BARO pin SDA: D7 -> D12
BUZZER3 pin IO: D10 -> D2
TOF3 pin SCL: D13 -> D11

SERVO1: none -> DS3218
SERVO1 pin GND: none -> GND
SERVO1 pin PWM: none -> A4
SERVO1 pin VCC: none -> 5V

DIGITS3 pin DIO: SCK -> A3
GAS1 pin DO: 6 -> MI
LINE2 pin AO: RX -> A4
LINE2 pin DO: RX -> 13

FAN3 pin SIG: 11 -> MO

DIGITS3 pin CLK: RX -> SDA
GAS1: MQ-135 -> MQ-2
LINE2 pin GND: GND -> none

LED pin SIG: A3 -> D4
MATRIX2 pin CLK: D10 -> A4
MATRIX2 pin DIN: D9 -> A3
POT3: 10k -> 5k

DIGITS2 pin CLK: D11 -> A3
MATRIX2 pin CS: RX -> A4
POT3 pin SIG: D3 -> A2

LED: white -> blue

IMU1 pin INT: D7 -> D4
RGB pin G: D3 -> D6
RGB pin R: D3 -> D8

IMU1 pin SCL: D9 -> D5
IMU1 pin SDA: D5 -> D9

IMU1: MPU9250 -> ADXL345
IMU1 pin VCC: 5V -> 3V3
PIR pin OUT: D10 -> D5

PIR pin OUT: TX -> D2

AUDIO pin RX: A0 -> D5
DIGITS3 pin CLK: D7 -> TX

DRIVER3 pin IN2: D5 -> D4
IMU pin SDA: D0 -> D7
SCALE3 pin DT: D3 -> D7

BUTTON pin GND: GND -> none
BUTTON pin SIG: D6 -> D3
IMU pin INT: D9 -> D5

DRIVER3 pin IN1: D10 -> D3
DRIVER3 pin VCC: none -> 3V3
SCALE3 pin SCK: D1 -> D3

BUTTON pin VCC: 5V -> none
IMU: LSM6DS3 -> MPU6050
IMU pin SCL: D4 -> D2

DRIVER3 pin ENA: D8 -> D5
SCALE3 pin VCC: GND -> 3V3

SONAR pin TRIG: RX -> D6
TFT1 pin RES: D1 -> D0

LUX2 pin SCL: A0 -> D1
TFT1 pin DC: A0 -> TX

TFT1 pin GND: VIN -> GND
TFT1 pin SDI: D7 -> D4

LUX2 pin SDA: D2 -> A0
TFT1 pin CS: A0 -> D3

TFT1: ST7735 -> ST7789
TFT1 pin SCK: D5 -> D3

_____

BRIEF — The line with "MATRIX2 pin CLK: D10 -> A4" marks where to start. Transcribe from there through the final line of the records, exactly and with nothing added.

OUTPUT FOR THIS TASK —
MATRIX2 pin CLK: D10 -> A4
MATRIX2 pin DIN: D9 -> A3
POT3: 10k -> 5k

DIGITS2 pin CLK: D11 -> A3
MATRIX2 pin CS: RX -> A4
POT3 pin SIG: D3 -> A2

LED: white -> blue

IMU1 pin INT: D7 -> D4
RGB pin G: D3 -> D6
RGB pin R: D3 -> D8

IMU1 pin SCL: D9 -> D5
IMU1 pin SDA: D5 -> D9

IMU1: MPU9250 -> ADXL345
IMU1 pin VCC: 5V -> 3V3
PIR pin OUT: D10 -> D5

PIR pin OUT: TX -> D2

AUDIO pin RX: A0 -> D5
DIGITS3 pin CLK: D7 -> TX

DRIVER3 pin IN2: D5 -> D4
IMU pin SDA: D0 -> D7
SCALE3 pin DT: D3 -> D7

BUTTON pin GND: GND -> none
BUTTON pin SIG: D6 -> D3
IMU pin INT: D9 -> D5

DRIVER3 pin IN1: D10 -> D3
DRIVER3 pin VCC: none -> 3V3
SCALE3 pin SCK: D1 -> D3

BUTTON pin VCC: 5V -> none
IMU: LSM6DS3 -> MPU6050
IMU pin SCL: D4 -> D2

DRIVER3 pin ENA: D8 -> D5
SCALE3 pin VCC: GND -> 3V3

SONAR pin TRIG: RX -> D6
TFT1 pin RES: D1 -> D0

LUX2 pin SCL: A0 -> D1
TFT1 pin DC: A0 -> TX

TFT1 pin GND: VIN -> GND
TFT1 pin SDI: D7 -> D4

LUX2 pin SDA: D2 -> A0
TFT1 pin CS: A0 -> D3

TFT1: ST7735 -> ST7789
TFT1 pin SCK: D5 -> D3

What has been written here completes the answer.